*** INPUT RECORDS ***
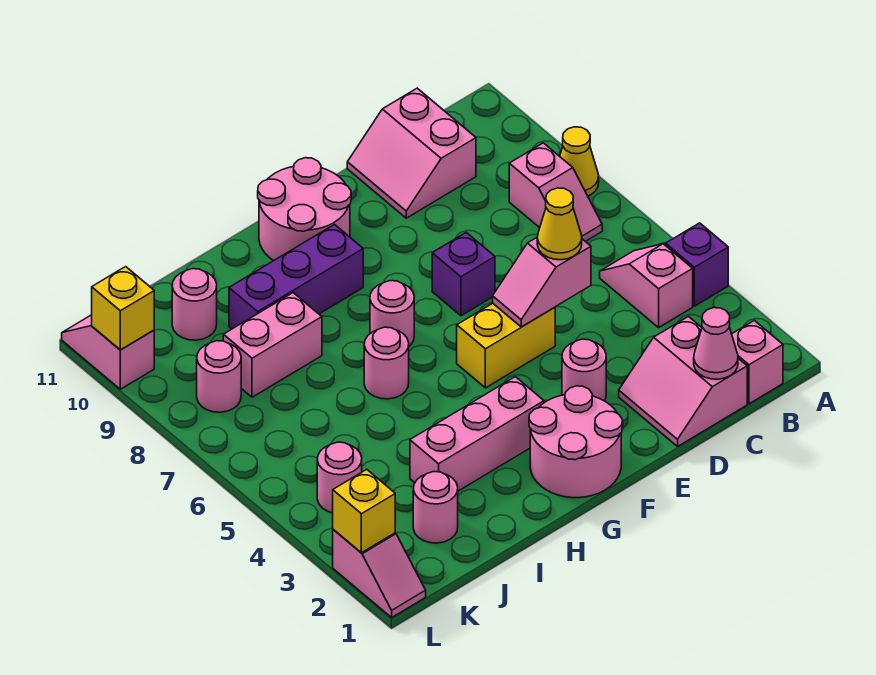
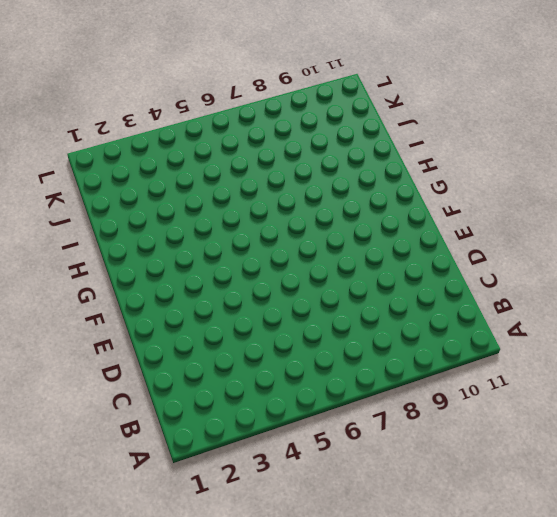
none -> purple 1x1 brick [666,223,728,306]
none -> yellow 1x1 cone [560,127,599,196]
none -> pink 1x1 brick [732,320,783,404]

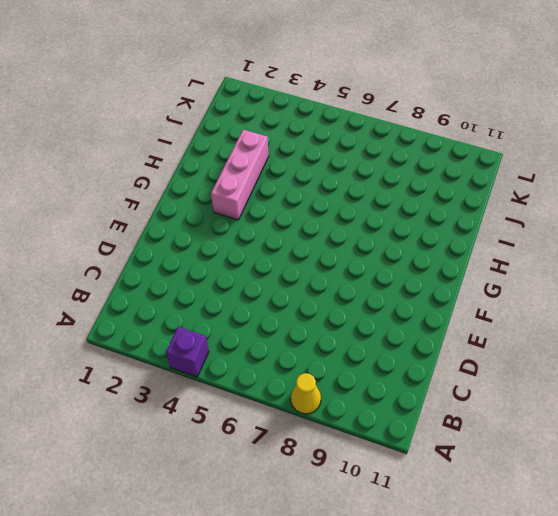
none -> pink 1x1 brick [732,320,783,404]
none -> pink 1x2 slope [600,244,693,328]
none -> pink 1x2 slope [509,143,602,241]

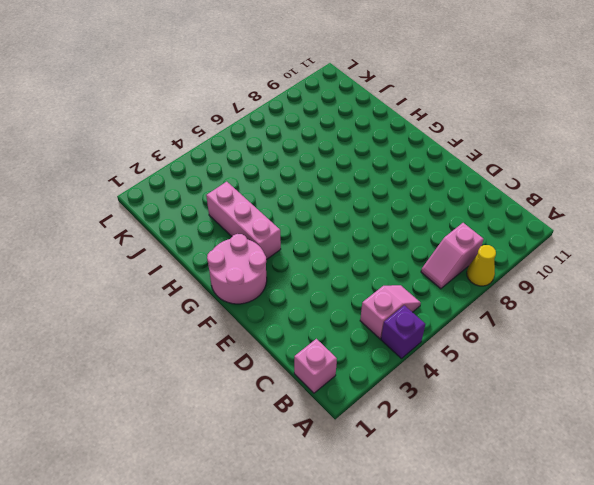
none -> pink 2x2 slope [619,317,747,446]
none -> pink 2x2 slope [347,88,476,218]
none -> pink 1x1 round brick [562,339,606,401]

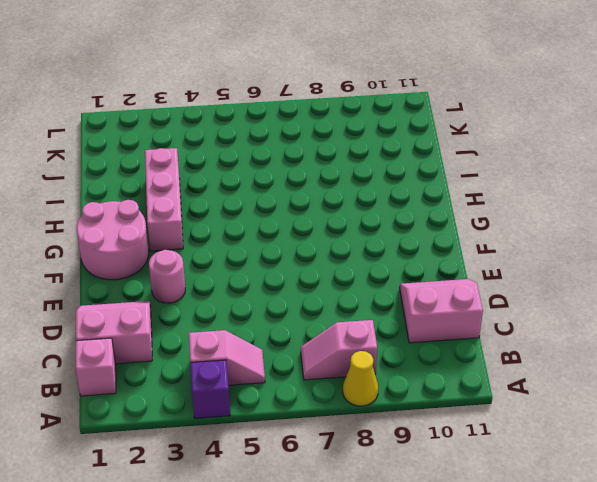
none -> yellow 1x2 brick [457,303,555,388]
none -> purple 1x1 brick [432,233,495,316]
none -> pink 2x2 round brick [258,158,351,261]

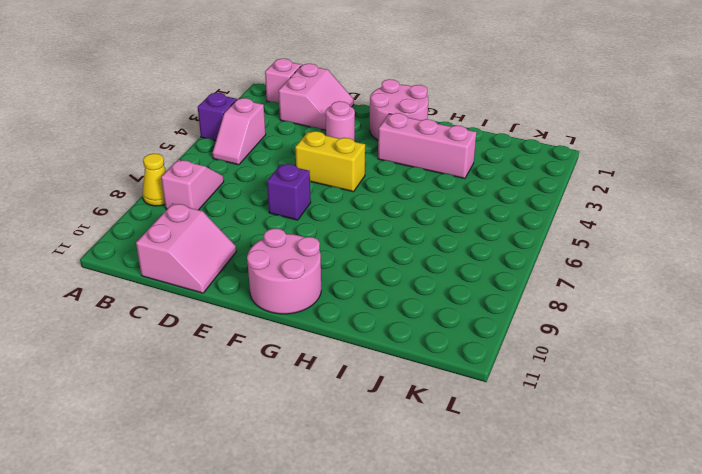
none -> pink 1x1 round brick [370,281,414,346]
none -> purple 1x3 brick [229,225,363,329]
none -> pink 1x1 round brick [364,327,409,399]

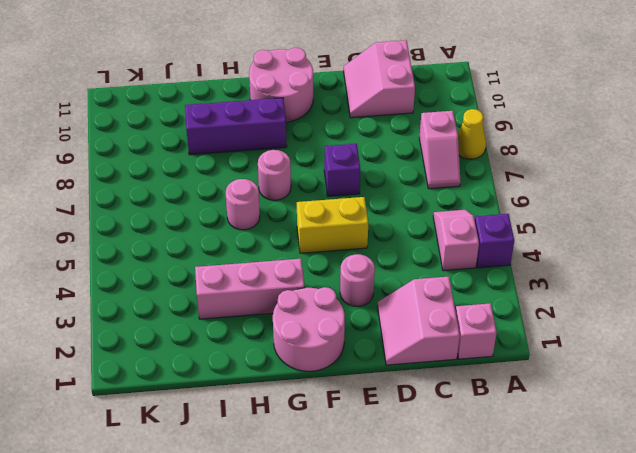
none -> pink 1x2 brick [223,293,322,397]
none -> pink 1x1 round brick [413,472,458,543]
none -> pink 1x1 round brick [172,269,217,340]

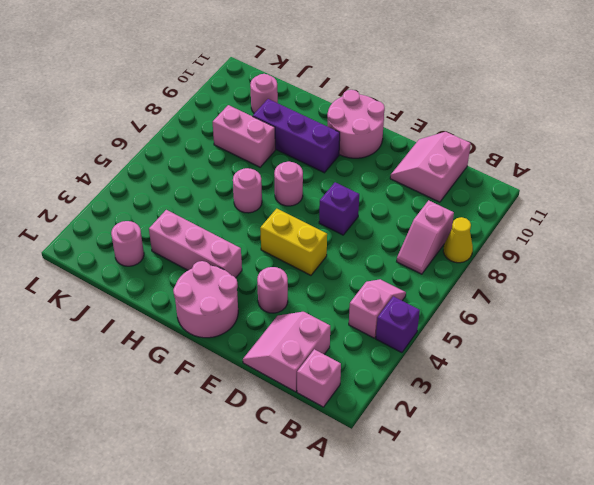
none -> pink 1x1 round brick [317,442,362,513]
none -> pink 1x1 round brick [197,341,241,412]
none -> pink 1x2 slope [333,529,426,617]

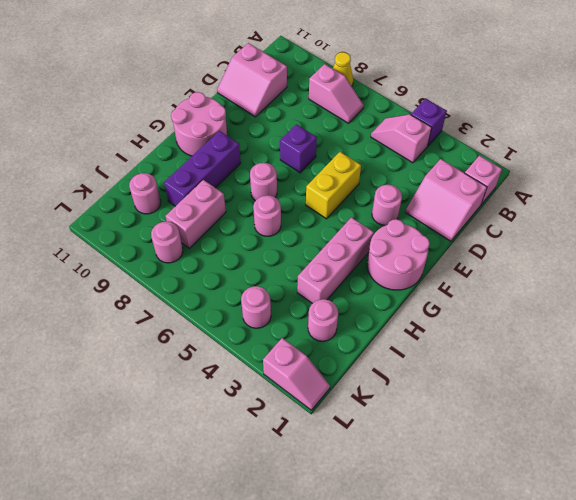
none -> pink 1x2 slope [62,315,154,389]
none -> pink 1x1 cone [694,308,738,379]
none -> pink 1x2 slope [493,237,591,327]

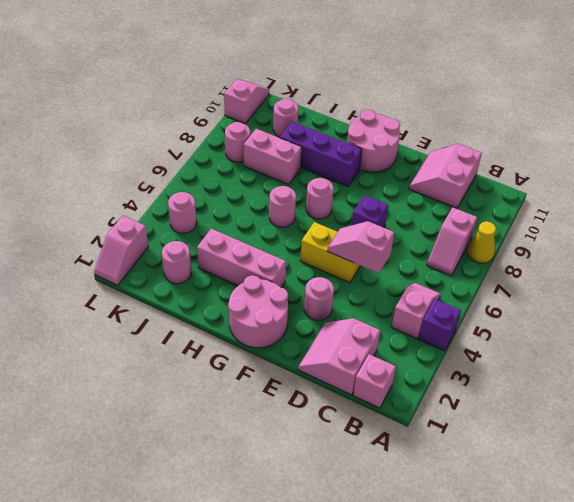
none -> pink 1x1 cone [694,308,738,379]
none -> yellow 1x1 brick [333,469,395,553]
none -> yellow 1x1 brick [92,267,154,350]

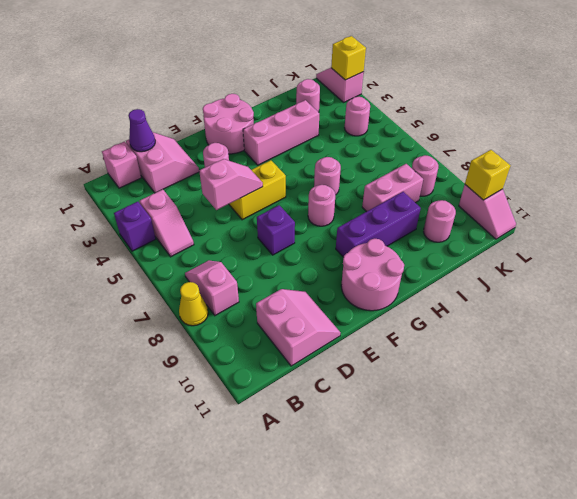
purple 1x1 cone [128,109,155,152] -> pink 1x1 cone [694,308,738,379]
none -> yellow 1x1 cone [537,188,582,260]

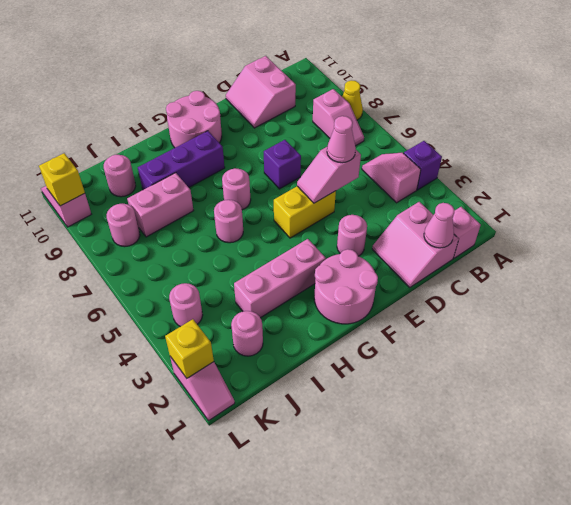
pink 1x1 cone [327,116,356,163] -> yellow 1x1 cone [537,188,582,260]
*** End of INPUT RECORDS ***
*** INPUT RECORDS ***
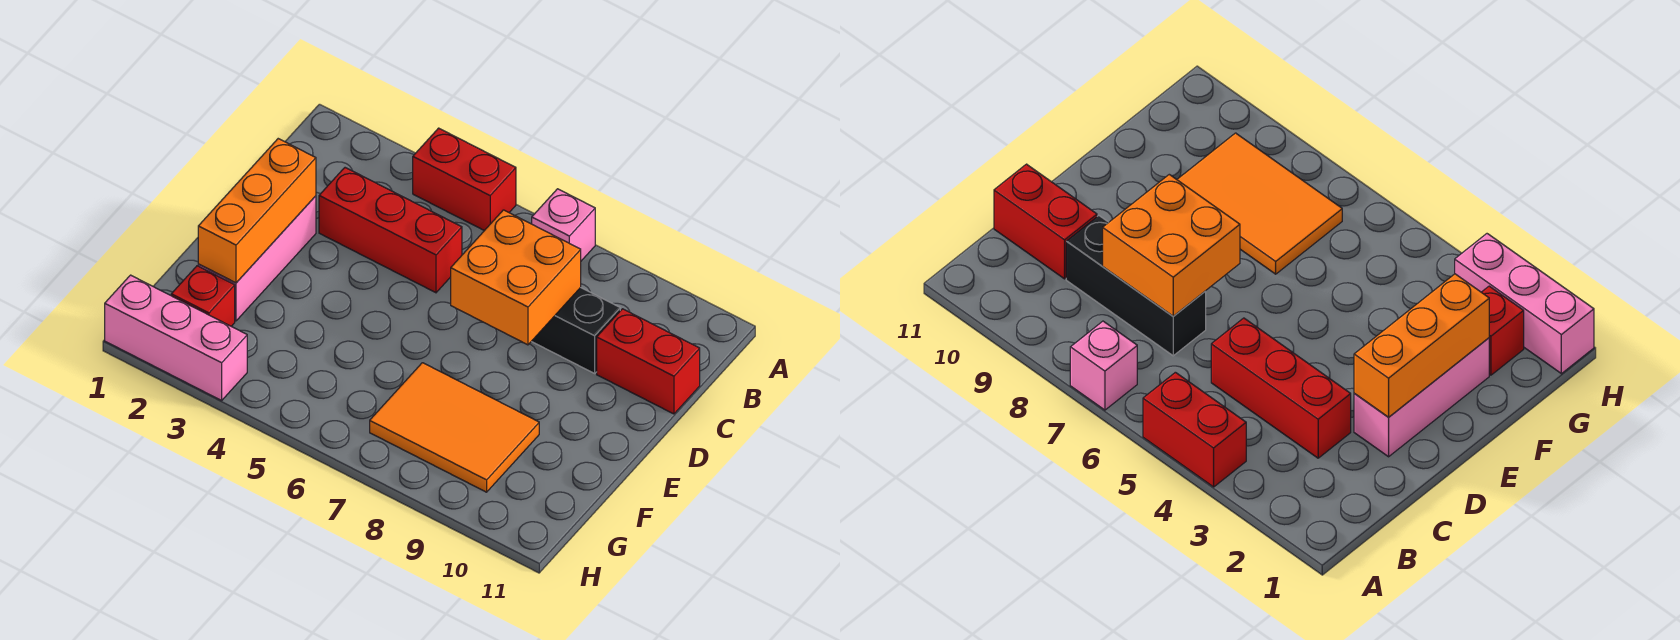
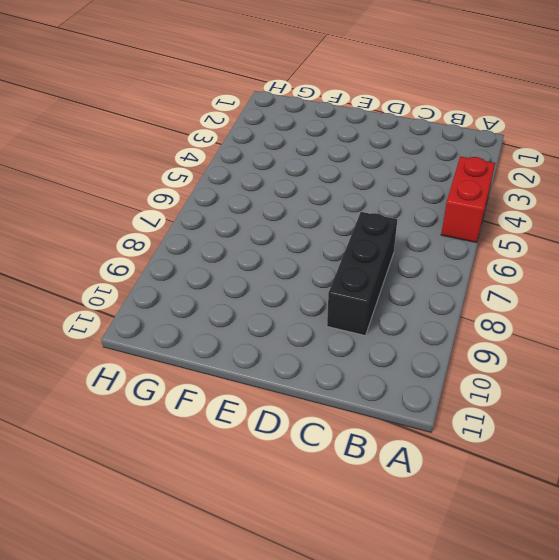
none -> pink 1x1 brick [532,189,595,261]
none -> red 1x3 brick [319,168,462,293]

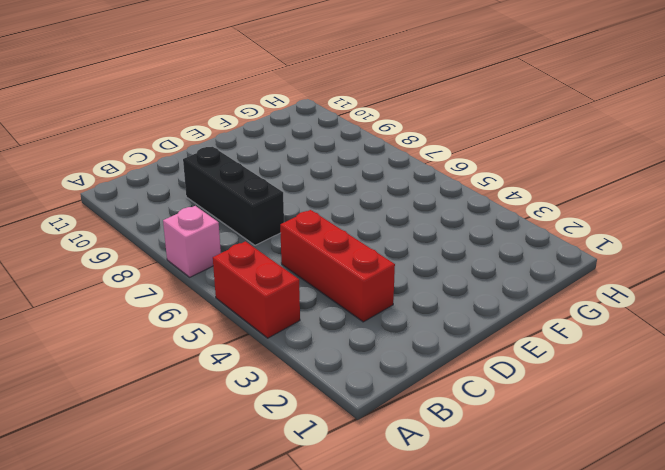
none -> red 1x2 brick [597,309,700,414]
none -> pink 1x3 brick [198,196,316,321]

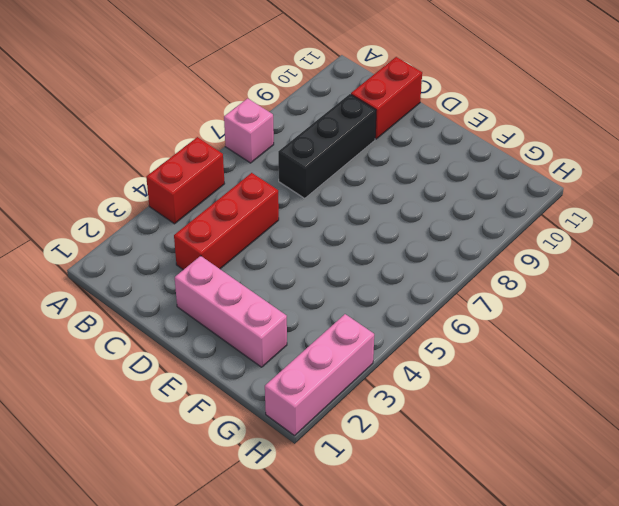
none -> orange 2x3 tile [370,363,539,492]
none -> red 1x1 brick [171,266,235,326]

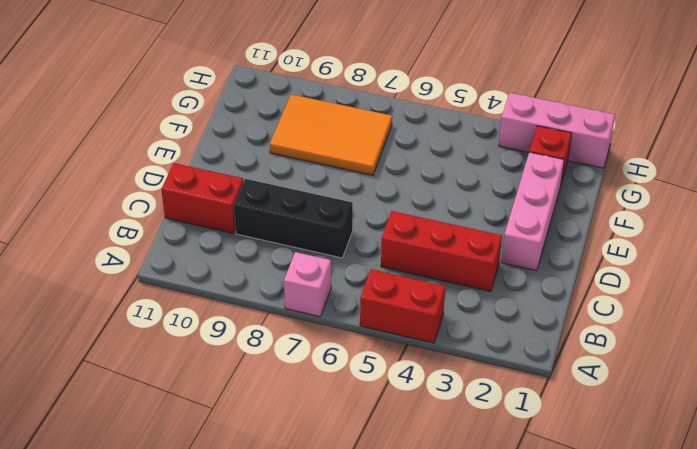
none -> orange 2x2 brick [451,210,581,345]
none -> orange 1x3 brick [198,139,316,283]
*** End of INPUT RECORDS ***
YOUR GOAL.
Count the lines in the records that contain the word "round", and give only that number.

TASK RESPONSE.
8